Copy all the material that follows, keeping every character the same.

***

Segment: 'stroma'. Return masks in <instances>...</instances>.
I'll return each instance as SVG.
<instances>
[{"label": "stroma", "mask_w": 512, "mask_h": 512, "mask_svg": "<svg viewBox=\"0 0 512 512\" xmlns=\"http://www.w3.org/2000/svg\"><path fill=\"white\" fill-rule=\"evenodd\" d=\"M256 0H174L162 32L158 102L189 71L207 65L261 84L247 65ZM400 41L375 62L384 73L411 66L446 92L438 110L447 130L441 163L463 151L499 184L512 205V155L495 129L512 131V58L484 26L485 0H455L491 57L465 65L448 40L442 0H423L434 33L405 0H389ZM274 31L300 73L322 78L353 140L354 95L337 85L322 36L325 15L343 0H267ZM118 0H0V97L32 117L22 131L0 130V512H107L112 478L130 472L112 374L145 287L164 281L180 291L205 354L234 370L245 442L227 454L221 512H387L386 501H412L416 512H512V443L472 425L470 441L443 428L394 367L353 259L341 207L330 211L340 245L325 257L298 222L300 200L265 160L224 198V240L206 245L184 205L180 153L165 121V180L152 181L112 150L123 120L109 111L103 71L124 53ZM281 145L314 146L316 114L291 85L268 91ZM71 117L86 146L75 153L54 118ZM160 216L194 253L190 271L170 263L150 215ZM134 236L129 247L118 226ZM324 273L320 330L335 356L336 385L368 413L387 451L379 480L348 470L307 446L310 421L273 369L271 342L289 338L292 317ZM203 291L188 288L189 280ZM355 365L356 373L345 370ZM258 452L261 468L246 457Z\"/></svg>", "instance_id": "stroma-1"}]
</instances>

***

Solved problem:
Segment: 'stroma'. Return masks in <instances>...</instances>.
I'll return each instance as SVG.
<instances>
[{"label": "stroma", "mask_w": 512, "mask_h": 512, "mask_svg": "<svg viewBox=\"0 0 512 512\" xmlns=\"http://www.w3.org/2000/svg\"><path fill=\"white\" fill-rule=\"evenodd\" d=\"M256 0H174L162 32L158 102L189 71L207 65L261 84L247 65ZM400 41L375 62L384 73L411 66L446 92L438 110L447 130L441 163L463 151L499 184L512 205V155L495 129L512 131V58L484 26L485 0H455L491 57L465 65L448 40L442 0H423L434 33L405 0H389ZM274 31L300 73L322 78L353 140L354 95L337 85L322 36L325 15L343 0H267ZM118 0H0V97L32 117L22 131L0 130V512H107L112 478L130 472L112 374L145 287L164 281L180 291L205 354L234 370L245 442L227 454L221 512H387L386 501H412L416 512H512V443L472 425L470 441L443 428L394 367L353 259L341 207L330 211L340 245L325 257L298 222L300 200L265 160L224 198V240L206 245L184 205L180 153L165 121V180L152 181L112 150L123 120L109 111L103 71L124 53ZM281 145L314 146L316 114L291 85L268 91ZM71 117L86 146L75 153L54 118ZM160 216L194 253L190 271L170 263L150 215ZM134 236L129 247L118 226ZM324 273L320 330L335 356L336 385L368 413L387 451L379 480L348 470L307 446L310 421L273 369L271 342L289 338L292 317ZM203 291L188 288L189 280ZM355 365L356 373L345 370ZM258 452L261 468L246 457Z\"/></svg>", "instance_id": "stroma-1"}]
</instances>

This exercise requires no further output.